What is needed —
Given the material below, return only the lines starting at the line with "GPS3 pin TX: D8 -> D1" and ending at the line with "KEYS: TTP224 -> 4x1", exactly as they appear.

Information provided —
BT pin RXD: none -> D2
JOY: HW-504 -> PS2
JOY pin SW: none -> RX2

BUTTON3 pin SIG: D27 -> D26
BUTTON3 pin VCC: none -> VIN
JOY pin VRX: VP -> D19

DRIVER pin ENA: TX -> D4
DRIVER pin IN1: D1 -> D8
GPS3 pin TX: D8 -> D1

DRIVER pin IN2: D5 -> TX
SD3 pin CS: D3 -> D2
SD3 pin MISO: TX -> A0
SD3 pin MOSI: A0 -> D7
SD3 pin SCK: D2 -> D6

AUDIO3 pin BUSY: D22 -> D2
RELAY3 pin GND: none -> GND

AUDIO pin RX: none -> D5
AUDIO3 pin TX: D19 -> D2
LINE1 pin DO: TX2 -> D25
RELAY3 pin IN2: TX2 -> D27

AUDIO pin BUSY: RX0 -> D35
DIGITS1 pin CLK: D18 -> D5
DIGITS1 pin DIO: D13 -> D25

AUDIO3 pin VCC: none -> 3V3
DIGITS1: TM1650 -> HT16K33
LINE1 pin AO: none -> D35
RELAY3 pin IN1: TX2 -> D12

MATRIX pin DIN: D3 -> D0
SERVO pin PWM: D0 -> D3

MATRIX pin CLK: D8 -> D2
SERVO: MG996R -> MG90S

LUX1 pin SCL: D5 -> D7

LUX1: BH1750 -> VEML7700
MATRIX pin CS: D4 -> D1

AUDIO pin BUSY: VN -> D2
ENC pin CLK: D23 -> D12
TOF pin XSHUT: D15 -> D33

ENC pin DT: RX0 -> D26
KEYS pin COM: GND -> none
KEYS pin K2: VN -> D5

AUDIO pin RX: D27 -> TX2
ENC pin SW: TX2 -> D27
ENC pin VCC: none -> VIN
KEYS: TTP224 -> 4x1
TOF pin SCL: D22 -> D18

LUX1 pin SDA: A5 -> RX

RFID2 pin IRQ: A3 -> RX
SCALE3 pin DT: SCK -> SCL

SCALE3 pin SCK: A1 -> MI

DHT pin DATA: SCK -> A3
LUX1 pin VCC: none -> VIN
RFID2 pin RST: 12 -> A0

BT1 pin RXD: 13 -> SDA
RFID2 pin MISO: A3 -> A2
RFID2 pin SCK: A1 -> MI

Your response —
GPS3 pin TX: D8 -> D1

DRIVER pin IN2: D5 -> TX
SD3 pin CS: D3 -> D2
SD3 pin MISO: TX -> A0
SD3 pin MOSI: A0 -> D7
SD3 pin SCK: D2 -> D6

AUDIO3 pin BUSY: D22 -> D2
RELAY3 pin GND: none -> GND

AUDIO pin RX: none -> D5
AUDIO3 pin TX: D19 -> D2
LINE1 pin DO: TX2 -> D25
RELAY3 pin IN2: TX2 -> D27

AUDIO pin BUSY: RX0 -> D35
DIGITS1 pin CLK: D18 -> D5
DIGITS1 pin DIO: D13 -> D25

AUDIO3 pin VCC: none -> 3V3
DIGITS1: TM1650 -> HT16K33
LINE1 pin AO: none -> D35
RELAY3 pin IN1: TX2 -> D12

MATRIX pin DIN: D3 -> D0
SERVO pin PWM: D0 -> D3

MATRIX pin CLK: D8 -> D2
SERVO: MG996R -> MG90S

LUX1 pin SCL: D5 -> D7

LUX1: BH1750 -> VEML7700
MATRIX pin CS: D4 -> D1

AUDIO pin BUSY: VN -> D2
ENC pin CLK: D23 -> D12
TOF pin XSHUT: D15 -> D33

ENC pin DT: RX0 -> D26
KEYS pin COM: GND -> none
KEYS pin K2: VN -> D5

AUDIO pin RX: D27 -> TX2
ENC pin SW: TX2 -> D27
ENC pin VCC: none -> VIN
KEYS: TTP224 -> 4x1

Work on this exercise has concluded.